### [How to complete this task]
Go through the data line by line from the top, retyping each exactly, and end with the line that contains "BAT3: 3.7V (plus".
[Exercise data Boundary: Start]
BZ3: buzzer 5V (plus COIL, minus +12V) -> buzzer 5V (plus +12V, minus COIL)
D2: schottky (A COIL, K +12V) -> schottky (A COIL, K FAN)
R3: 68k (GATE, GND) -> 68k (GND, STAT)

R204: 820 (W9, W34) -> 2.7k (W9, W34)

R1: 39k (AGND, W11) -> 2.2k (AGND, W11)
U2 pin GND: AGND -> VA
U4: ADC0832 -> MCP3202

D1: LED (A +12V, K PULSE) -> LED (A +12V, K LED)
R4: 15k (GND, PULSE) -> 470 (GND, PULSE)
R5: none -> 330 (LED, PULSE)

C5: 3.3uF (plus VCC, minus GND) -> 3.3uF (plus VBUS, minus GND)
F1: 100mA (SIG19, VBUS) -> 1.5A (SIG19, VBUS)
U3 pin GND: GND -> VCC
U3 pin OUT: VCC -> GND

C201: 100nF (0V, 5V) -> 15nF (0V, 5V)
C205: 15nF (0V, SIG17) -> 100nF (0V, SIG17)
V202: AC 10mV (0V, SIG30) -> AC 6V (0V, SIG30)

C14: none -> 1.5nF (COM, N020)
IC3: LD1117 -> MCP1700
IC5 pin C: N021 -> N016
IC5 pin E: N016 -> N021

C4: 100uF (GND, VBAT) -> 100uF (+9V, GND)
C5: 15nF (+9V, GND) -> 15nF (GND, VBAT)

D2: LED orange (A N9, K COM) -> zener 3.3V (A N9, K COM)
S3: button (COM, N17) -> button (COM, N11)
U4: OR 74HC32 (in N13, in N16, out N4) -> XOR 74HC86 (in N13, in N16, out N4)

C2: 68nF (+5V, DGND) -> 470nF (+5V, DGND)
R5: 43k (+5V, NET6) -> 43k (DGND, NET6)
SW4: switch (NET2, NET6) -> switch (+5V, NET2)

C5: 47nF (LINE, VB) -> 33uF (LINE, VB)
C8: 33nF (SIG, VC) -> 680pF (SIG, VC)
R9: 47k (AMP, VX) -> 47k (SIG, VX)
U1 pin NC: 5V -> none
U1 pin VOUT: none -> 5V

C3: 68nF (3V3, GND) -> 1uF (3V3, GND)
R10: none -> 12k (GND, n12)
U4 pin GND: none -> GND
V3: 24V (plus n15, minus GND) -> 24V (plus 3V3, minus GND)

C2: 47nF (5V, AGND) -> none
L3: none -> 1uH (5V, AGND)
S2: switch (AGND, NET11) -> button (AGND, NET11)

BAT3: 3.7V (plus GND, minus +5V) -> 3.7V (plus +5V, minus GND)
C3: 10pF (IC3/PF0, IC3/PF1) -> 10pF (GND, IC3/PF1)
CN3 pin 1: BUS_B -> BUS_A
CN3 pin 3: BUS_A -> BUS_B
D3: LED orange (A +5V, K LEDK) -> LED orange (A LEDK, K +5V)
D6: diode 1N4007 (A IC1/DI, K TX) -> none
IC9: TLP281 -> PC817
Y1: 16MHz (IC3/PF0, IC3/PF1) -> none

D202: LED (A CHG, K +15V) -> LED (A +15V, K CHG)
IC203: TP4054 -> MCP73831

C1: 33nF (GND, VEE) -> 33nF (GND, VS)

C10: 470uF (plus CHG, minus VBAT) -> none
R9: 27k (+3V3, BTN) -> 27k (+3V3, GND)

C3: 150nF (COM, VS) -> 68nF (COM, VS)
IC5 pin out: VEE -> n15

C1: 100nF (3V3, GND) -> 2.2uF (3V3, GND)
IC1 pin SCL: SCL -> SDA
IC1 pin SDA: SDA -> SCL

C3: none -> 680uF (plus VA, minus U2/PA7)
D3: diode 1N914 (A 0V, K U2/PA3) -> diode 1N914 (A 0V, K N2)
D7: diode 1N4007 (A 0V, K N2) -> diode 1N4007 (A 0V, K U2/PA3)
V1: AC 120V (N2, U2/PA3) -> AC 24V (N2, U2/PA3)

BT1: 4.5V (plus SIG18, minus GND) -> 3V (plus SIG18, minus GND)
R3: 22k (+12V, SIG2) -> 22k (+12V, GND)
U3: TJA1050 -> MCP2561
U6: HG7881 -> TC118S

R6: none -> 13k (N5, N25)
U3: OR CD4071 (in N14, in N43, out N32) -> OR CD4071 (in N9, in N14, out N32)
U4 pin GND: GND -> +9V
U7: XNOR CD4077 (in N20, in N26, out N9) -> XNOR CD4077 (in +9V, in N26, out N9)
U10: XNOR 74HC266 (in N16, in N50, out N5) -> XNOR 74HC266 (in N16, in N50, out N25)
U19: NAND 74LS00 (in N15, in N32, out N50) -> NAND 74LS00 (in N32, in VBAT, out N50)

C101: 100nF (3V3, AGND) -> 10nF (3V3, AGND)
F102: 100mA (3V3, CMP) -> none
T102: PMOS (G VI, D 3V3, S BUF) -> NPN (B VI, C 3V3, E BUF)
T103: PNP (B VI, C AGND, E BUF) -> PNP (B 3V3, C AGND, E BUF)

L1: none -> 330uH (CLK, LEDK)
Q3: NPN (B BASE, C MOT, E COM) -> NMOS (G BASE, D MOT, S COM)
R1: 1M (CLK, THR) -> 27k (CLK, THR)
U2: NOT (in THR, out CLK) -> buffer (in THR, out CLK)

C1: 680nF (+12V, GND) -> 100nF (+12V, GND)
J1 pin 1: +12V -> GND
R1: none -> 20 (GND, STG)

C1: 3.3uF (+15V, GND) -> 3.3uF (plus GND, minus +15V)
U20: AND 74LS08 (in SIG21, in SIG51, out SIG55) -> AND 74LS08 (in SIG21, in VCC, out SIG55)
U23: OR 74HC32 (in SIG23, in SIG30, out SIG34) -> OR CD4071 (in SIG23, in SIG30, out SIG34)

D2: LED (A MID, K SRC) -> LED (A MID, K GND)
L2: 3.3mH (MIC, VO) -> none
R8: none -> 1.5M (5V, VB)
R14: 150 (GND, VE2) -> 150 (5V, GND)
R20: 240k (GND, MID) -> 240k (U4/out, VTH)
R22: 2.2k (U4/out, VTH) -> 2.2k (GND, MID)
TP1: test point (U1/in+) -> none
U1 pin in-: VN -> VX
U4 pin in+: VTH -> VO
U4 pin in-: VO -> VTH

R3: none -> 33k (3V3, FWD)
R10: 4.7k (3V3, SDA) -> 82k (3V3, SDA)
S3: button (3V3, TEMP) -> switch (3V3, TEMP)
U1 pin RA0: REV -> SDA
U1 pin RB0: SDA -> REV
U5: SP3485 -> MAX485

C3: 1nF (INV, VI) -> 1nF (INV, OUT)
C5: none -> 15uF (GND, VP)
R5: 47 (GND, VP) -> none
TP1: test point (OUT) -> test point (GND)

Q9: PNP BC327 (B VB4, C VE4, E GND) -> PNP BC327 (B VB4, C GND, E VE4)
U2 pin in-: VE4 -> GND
[Exercise data Boundary: End]
### [Result of this task]
BZ3: buzzer 5V (plus COIL, minus +12V) -> buzzer 5V (plus +12V, minus COIL)
D2: schottky (A COIL, K +12V) -> schottky (A COIL, K FAN)
R3: 68k (GATE, GND) -> 68k (GND, STAT)

R204: 820 (W9, W34) -> 2.7k (W9, W34)

R1: 39k (AGND, W11) -> 2.2k (AGND, W11)
U2 pin GND: AGND -> VA
U4: ADC0832 -> MCP3202

D1: LED (A +12V, K PULSE) -> LED (A +12V, K LED)
R4: 15k (GND, PULSE) -> 470 (GND, PULSE)
R5: none -> 330 (LED, PULSE)

C5: 3.3uF (plus VCC, minus GND) -> 3.3uF (plus VBUS, minus GND)
F1: 100mA (SIG19, VBUS) -> 1.5A (SIG19, VBUS)
U3 pin GND: GND -> VCC
U3 pin OUT: VCC -> GND

C201: 100nF (0V, 5V) -> 15nF (0V, 5V)
C205: 15nF (0V, SIG17) -> 100nF (0V, SIG17)
V202: AC 10mV (0V, SIG30) -> AC 6V (0V, SIG30)

C14: none -> 1.5nF (COM, N020)
IC3: LD1117 -> MCP1700
IC5 pin C: N021 -> N016
IC5 pin E: N016 -> N021

C4: 100uF (GND, VBAT) -> 100uF (+9V, GND)
C5: 15nF (+9V, GND) -> 15nF (GND, VBAT)

D2: LED orange (A N9, K COM) -> zener 3.3V (A N9, K COM)
S3: button (COM, N17) -> button (COM, N11)
U4: OR 74HC32 (in N13, in N16, out N4) -> XOR 74HC86 (in N13, in N16, out N4)

C2: 68nF (+5V, DGND) -> 470nF (+5V, DGND)
R5: 43k (+5V, NET6) -> 43k (DGND, NET6)
SW4: switch (NET2, NET6) -> switch (+5V, NET2)

C5: 47nF (LINE, VB) -> 33uF (LINE, VB)
C8: 33nF (SIG, VC) -> 680pF (SIG, VC)
R9: 47k (AMP, VX) -> 47k (SIG, VX)
U1 pin NC: 5V -> none
U1 pin VOUT: none -> 5V

C3: 68nF (3V3, GND) -> 1uF (3V3, GND)
R10: none -> 12k (GND, n12)
U4 pin GND: none -> GND
V3: 24V (plus n15, minus GND) -> 24V (plus 3V3, minus GND)

C2: 47nF (5V, AGND) -> none
L3: none -> 1uH (5V, AGND)
S2: switch (AGND, NET11) -> button (AGND, NET11)

BAT3: 3.7V (plus GND, minus +5V) -> 3.7V (plus +5V, minus GND)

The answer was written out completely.